• Records supplied
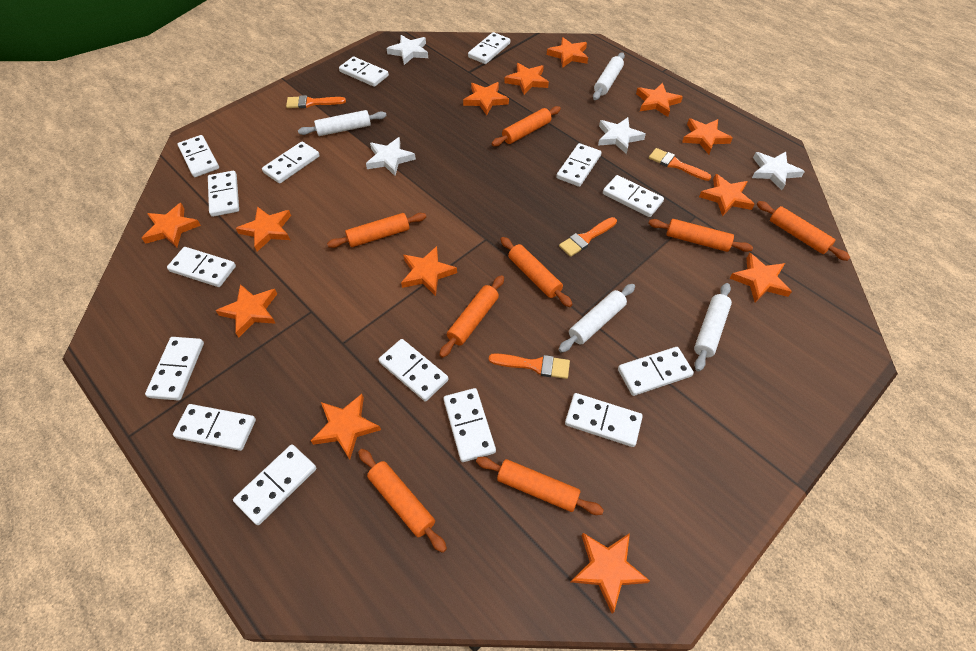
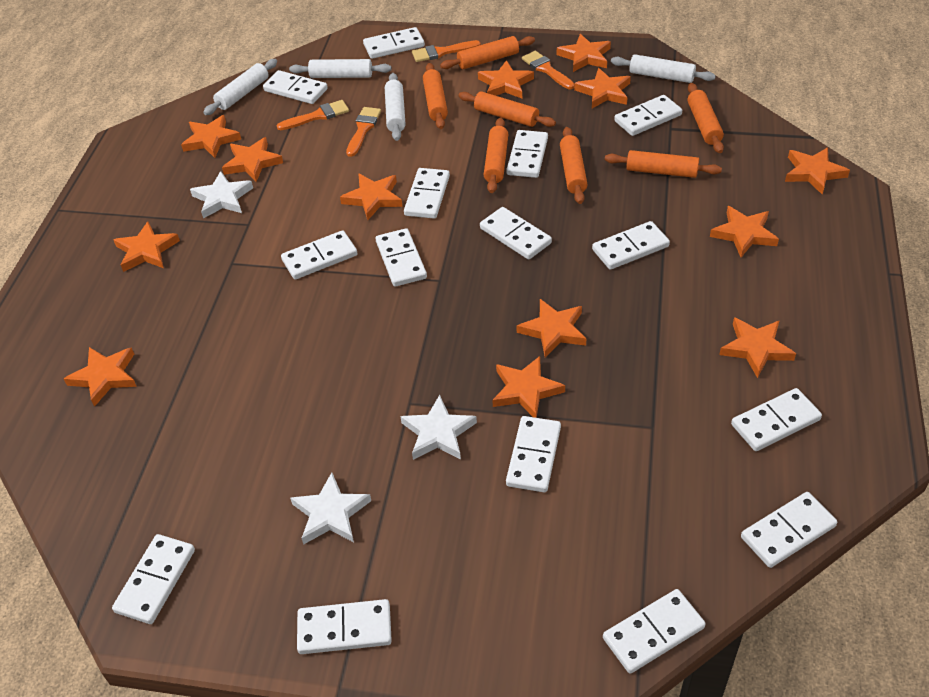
orange rolling pin: 8 -> 7
white star: 4 -> 3

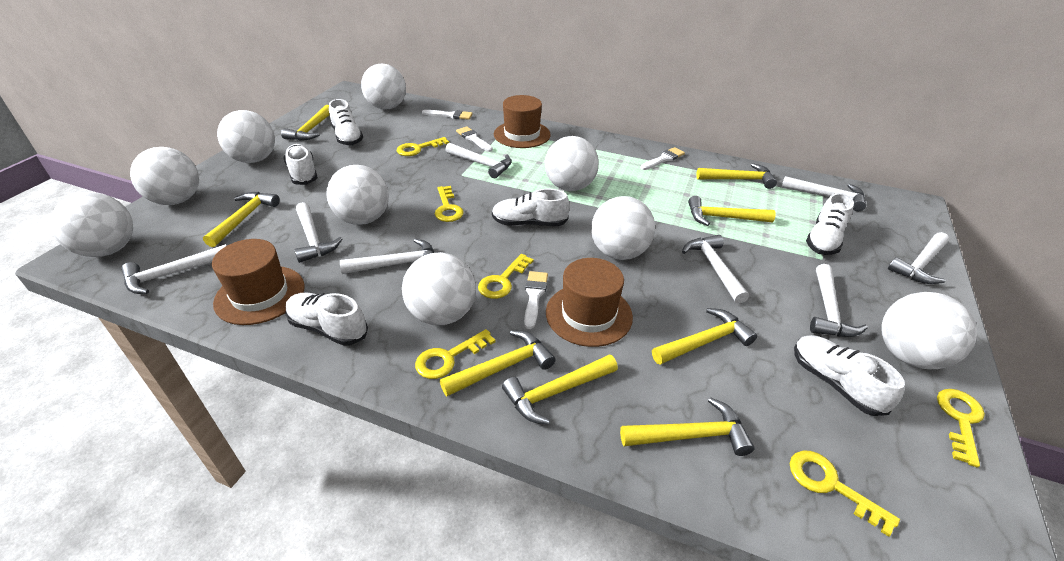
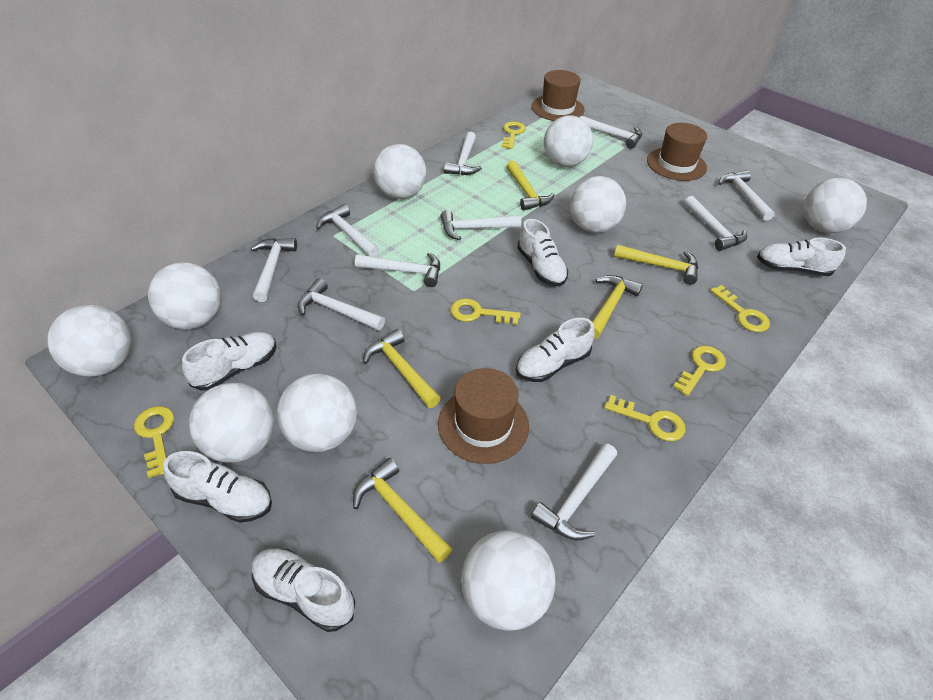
white brush: 4 -> 0
white hammer: 8 -> 10
yellow hammer: 8 -> 5

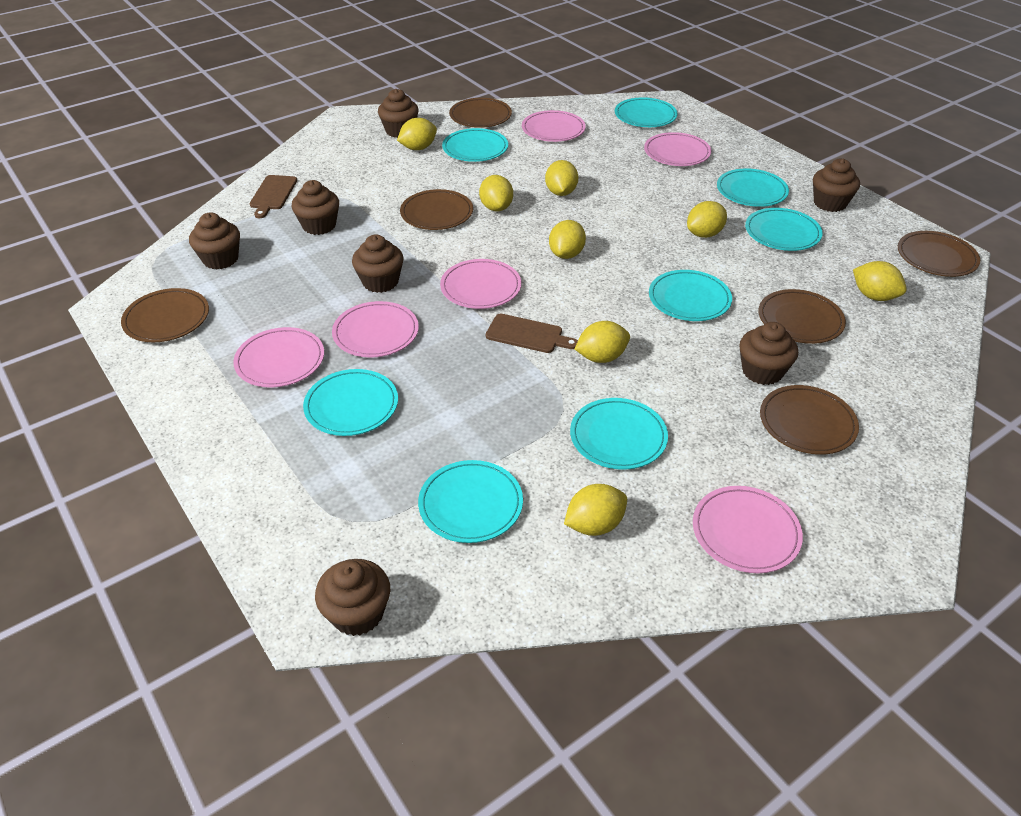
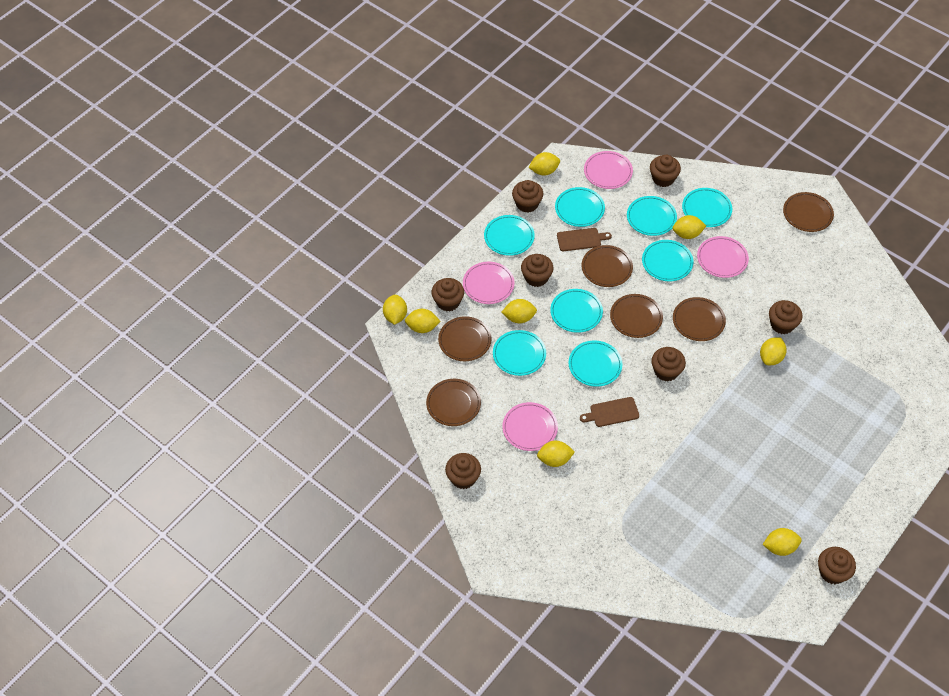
brown cupcake: 7 -> 8
pink plate: 6 -> 4

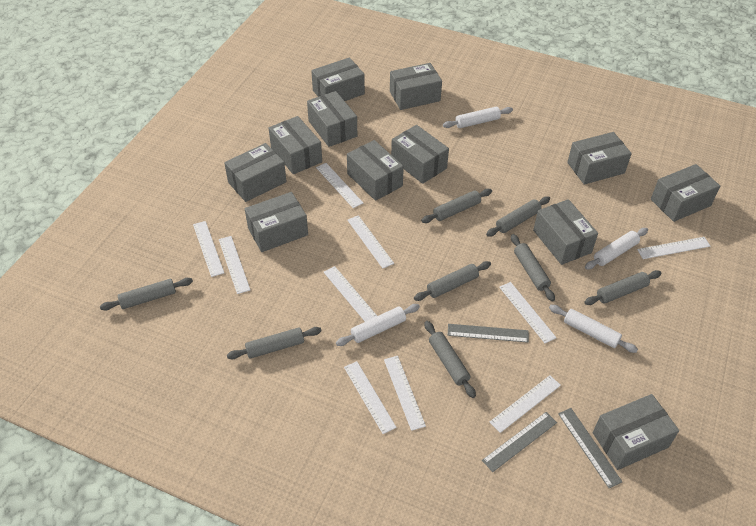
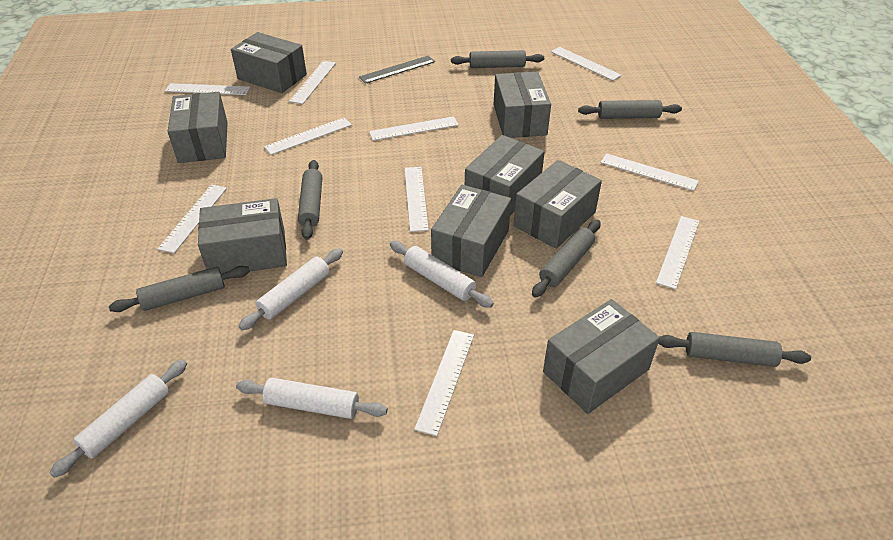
grey box: 12 -> 8
grey rolling pin: 8 -> 6
grey ruler: 3 -> 1

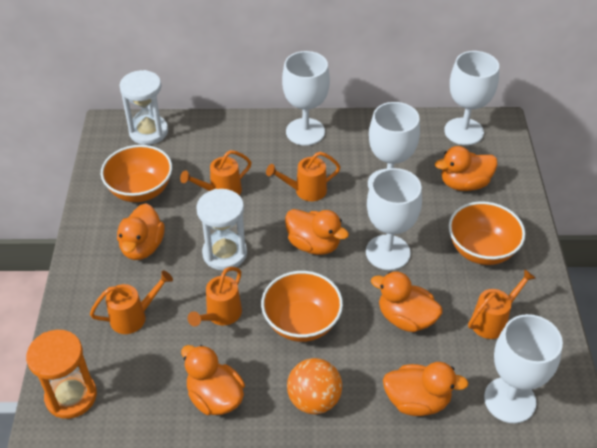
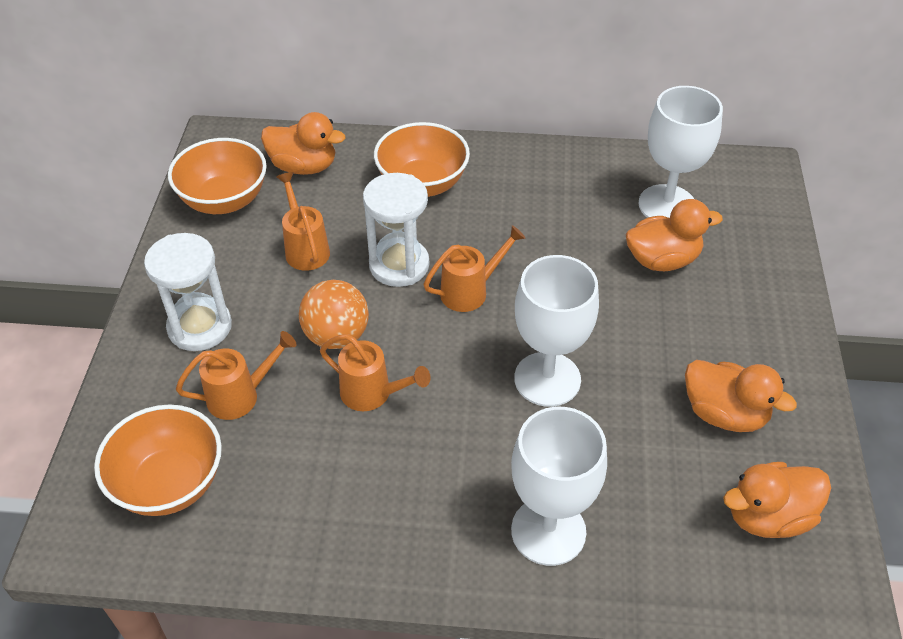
orange duck: 6 -> 4
orange hourglass: 1 -> 0
orange watering can: 5 -> 4
white goblet: 5 -> 3

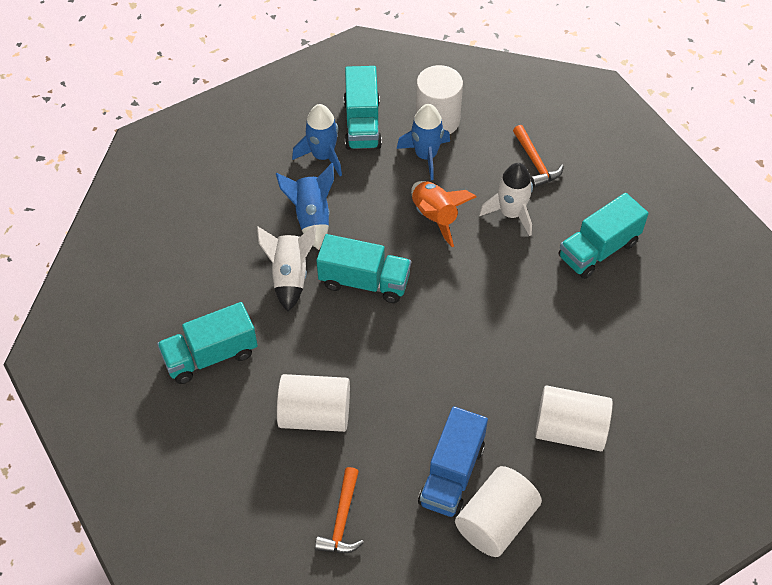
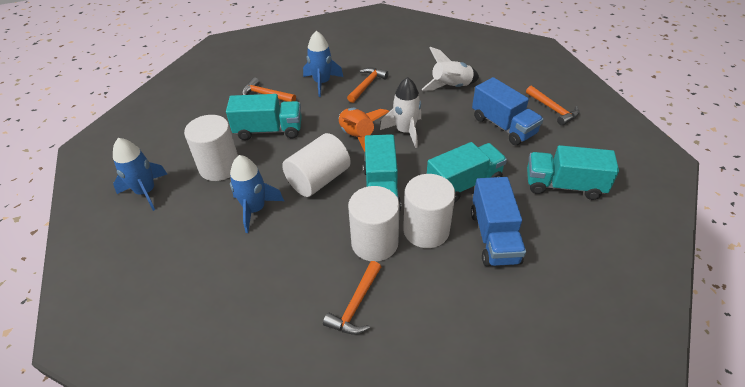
blue truck: 1 -> 2
orange hammer: 2 -> 4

• What to do
The answer should be one number: how many lines in the data contain the word "white".

• Response area
4